- Problem statement -
Write out, word for word, only the data from its first line to the line containing "camera: 100 degrees right, 5 degrees up".

- Data shown -
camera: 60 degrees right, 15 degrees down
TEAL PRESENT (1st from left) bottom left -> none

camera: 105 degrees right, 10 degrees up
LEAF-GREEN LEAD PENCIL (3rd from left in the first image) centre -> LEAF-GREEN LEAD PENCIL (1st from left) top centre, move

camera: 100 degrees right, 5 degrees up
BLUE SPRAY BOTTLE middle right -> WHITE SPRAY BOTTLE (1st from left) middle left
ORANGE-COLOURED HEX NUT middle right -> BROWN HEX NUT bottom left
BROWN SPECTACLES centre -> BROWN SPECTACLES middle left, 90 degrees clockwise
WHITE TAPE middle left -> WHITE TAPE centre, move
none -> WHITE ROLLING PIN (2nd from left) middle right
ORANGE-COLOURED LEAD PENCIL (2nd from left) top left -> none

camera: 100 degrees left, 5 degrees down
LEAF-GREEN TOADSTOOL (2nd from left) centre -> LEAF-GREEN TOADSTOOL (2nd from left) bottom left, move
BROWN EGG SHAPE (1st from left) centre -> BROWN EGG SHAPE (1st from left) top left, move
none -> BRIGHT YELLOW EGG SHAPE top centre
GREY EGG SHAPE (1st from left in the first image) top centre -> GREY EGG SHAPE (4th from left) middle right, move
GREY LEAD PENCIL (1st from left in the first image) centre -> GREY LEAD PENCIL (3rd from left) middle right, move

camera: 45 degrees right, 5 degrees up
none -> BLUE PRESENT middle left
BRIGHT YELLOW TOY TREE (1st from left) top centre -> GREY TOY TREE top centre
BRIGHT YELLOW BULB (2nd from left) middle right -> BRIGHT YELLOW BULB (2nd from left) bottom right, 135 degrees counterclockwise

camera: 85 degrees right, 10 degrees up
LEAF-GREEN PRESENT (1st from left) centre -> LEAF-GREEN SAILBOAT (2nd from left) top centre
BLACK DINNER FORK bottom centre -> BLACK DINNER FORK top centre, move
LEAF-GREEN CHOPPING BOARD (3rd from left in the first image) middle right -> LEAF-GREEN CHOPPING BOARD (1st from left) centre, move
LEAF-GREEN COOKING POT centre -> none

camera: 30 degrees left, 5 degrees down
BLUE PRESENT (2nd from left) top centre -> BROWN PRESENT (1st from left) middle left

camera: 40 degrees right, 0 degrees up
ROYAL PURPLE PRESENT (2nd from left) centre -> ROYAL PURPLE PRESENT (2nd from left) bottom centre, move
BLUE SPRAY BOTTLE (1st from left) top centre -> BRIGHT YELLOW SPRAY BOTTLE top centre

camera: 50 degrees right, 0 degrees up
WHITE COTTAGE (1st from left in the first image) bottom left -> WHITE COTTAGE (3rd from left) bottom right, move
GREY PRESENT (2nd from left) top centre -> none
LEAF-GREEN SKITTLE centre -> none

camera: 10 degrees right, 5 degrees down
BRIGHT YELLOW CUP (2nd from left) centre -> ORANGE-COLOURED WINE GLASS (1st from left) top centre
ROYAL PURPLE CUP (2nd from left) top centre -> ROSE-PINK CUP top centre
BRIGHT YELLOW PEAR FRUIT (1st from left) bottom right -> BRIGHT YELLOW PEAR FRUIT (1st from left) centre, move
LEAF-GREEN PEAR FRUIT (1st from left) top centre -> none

- Solved exercise -
camera: 60 degrees right, 15 degrees down
TEAL PRESENT (1st from left) bottom left -> none

camera: 105 degrees right, 10 degrees up
LEAF-GREEN LEAD PENCIL (3rd from left in the first image) centre -> LEAF-GREEN LEAD PENCIL (1st from left) top centre, move

camera: 100 degrees right, 5 degrees up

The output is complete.